- _WORK REQUIRED_
Reproduce the entries below without any change, starting at the first line and ending with the line containing "39: (78, 76)", both included.

- _EXERCISE MATERIALS_
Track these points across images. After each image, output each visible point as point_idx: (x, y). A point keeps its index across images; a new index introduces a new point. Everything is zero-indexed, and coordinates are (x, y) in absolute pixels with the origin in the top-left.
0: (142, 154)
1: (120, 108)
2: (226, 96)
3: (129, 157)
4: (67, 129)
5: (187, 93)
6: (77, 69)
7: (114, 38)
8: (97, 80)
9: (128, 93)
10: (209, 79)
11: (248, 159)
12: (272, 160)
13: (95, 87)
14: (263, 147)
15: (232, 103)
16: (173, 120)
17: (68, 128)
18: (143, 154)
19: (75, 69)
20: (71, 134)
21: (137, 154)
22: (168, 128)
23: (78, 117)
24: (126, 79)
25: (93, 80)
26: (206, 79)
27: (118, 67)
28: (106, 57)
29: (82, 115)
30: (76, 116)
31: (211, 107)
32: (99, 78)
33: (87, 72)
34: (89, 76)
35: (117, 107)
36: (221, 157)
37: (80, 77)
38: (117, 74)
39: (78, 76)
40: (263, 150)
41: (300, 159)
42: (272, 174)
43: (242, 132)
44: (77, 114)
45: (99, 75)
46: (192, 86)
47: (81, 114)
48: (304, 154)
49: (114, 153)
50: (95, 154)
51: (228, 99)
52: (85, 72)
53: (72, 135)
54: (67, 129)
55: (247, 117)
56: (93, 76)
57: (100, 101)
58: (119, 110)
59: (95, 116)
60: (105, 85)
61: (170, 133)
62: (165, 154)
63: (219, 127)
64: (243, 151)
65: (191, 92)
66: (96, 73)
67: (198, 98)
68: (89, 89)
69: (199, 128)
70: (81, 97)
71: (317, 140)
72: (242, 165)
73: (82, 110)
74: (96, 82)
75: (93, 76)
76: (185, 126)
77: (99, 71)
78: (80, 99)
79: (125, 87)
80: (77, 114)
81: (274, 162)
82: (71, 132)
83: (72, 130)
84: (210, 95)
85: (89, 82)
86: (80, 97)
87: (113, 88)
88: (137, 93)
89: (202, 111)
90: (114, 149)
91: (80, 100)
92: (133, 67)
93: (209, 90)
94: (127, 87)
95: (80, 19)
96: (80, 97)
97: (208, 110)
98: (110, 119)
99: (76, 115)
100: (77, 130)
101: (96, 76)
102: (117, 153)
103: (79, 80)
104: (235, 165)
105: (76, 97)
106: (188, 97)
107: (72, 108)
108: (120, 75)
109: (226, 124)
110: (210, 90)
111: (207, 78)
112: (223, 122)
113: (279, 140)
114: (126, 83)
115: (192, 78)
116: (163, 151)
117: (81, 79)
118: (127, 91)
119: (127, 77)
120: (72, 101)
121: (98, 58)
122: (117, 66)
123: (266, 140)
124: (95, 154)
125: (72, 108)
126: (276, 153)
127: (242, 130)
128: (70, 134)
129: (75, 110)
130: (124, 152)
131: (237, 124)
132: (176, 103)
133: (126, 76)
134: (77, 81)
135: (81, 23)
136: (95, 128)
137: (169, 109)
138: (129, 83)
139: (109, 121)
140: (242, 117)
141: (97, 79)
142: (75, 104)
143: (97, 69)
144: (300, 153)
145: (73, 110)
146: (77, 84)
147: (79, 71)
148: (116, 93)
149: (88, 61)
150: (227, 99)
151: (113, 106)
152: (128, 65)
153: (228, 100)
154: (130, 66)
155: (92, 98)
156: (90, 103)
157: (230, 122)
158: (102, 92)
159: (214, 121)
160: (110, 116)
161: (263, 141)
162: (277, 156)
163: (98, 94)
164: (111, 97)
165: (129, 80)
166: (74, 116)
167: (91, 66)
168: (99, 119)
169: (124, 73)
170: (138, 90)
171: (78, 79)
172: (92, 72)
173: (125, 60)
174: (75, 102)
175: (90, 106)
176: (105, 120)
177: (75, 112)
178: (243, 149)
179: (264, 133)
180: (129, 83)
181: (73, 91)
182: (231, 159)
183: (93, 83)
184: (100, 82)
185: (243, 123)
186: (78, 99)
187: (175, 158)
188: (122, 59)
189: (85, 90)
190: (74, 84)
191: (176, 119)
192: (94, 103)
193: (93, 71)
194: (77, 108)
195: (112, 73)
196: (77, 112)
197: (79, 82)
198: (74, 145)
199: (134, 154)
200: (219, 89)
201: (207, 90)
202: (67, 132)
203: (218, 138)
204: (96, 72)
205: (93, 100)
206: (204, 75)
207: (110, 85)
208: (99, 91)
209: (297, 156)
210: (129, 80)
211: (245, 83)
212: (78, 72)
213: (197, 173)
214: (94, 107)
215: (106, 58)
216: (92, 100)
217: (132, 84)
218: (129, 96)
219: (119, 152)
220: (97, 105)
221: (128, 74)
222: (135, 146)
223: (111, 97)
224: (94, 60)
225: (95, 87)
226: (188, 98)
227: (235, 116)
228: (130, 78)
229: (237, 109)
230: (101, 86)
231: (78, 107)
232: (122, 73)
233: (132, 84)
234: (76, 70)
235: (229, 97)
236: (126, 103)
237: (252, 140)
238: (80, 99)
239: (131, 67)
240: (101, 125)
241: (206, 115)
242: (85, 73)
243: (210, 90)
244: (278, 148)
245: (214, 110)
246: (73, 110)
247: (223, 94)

- _RESULT FOR THIS TASK_
Track these points across images. After each image, output each visible point as point_idx: (x, y). A point keeps its index across images; a new index introduces a new point. Everything is zero-indexed, and coordinates are (x, y) in absolute pixels with the origin in the top-left.
0: (142, 154)
1: (120, 108)
2: (226, 96)
3: (129, 157)
4: (67, 129)
5: (187, 93)
6: (77, 69)
7: (114, 38)
8: (97, 80)
9: (128, 93)
10: (209, 79)
11: (248, 159)
12: (272, 160)
13: (95, 87)
14: (263, 147)
15: (232, 103)
16: (173, 120)
17: (68, 128)
18: (143, 154)
19: (75, 69)
20: (71, 134)
21: (137, 154)
22: (168, 128)
23: (78, 117)
24: (126, 79)
25: (93, 80)
26: (206, 79)
27: (118, 67)
28: (106, 57)
29: (82, 115)
30: (76, 116)
31: (211, 107)
32: (99, 78)
33: (87, 72)
34: (89, 76)
35: (117, 107)
36: (221, 157)
37: (80, 77)
38: (117, 74)
39: (78, 76)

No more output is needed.